▶ Prompt
Once you have read the records below, report how many lines contain the word "none", and give nothing besides that number.

▶ Exercise materials
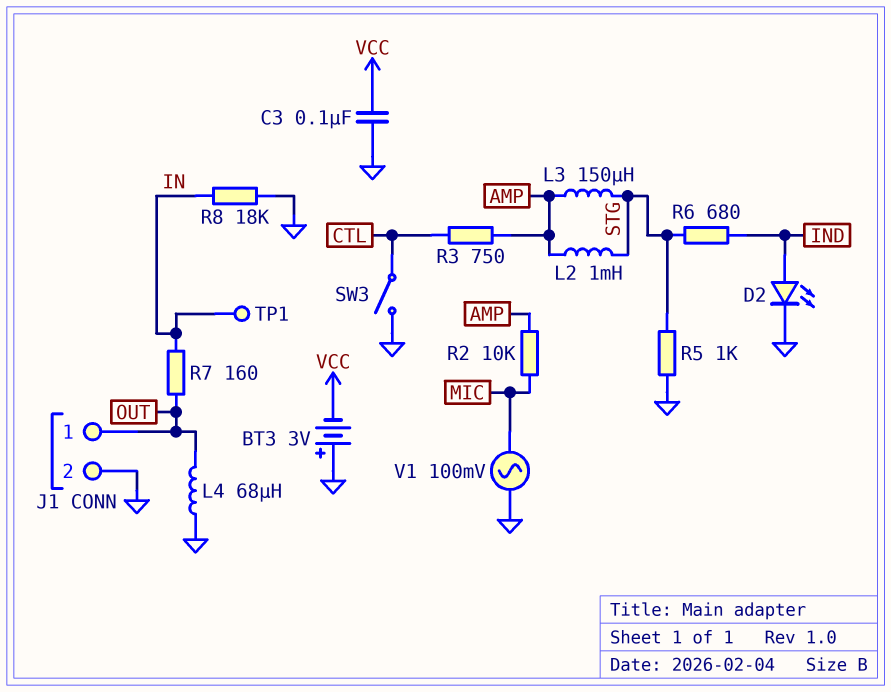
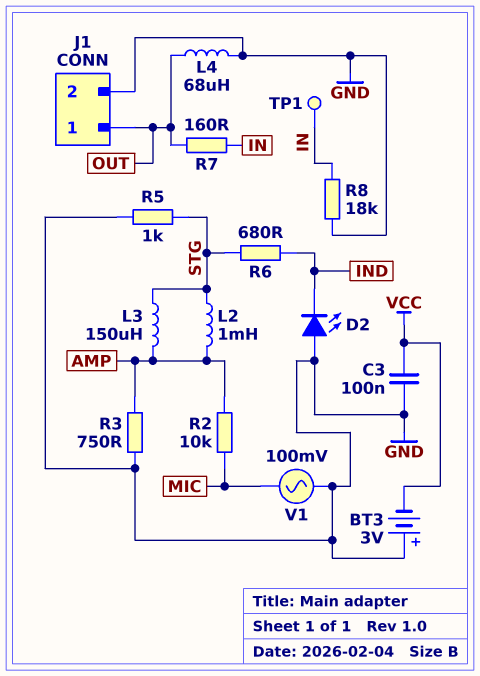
D2: LED (A IND, K GND) -> LED (A GND, K IND)
R3: 750 (AMP, CTL) -> 750 (AMP, GND)
SW3: switch (CTL, GND) -> none

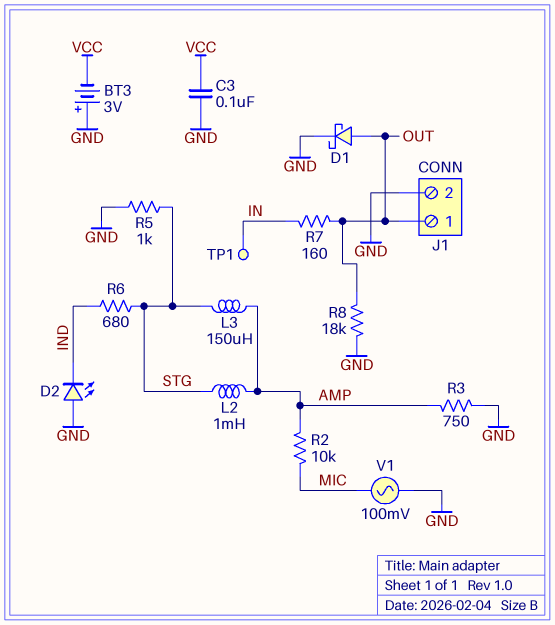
D1: none -> schottky (A OUT, K GND)
L4: 68uH (GND, OUT) -> none
R8: 18k (GND, IN) -> 18k (GND, OUT)

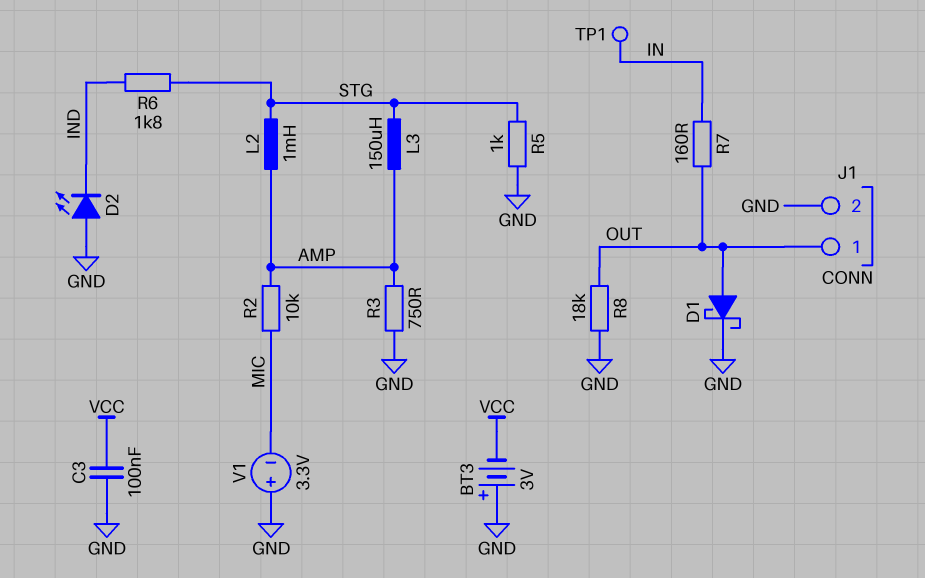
R6: 680 (IND, STG) -> 1.8k (IND, STG)
V1: AC 100mV (GND, MIC) -> 3.3V (plus GND, minus MIC)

▶ Answer to this task
3